[[ EXERCISE DATA open ]]

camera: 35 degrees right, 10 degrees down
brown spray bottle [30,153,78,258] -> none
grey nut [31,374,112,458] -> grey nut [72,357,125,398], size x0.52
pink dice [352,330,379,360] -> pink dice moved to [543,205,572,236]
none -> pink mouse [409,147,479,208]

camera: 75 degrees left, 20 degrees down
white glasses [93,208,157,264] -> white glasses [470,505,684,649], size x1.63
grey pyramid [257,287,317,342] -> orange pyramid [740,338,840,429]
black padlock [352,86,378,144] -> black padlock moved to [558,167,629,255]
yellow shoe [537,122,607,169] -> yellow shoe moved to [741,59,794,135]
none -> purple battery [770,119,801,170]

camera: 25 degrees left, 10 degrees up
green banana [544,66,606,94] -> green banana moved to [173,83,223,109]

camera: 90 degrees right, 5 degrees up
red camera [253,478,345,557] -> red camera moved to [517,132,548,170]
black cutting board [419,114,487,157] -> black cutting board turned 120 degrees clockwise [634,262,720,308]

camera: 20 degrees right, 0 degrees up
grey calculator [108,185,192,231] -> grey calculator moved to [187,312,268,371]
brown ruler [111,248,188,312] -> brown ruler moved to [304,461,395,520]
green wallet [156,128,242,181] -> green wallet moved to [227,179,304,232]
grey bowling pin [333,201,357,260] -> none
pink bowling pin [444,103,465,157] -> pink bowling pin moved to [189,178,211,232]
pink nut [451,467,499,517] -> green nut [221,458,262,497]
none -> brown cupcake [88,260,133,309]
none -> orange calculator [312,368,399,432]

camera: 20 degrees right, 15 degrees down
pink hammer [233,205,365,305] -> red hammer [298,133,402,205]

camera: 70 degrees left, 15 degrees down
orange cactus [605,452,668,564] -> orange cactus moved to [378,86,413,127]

[[ EXERCISE DATA closed ]]

From the line holding "grey pyramid [257,287,317,342]" to the line holding "none -> purple battery [770,119,801,170]", inclusive, restate each line above exactly as written.

grey pyramid [257,287,317,342] -> orange pyramid [740,338,840,429]
black padlock [352,86,378,144] -> black padlock moved to [558,167,629,255]
yellow shoe [537,122,607,169] -> yellow shoe moved to [741,59,794,135]
none -> purple battery [770,119,801,170]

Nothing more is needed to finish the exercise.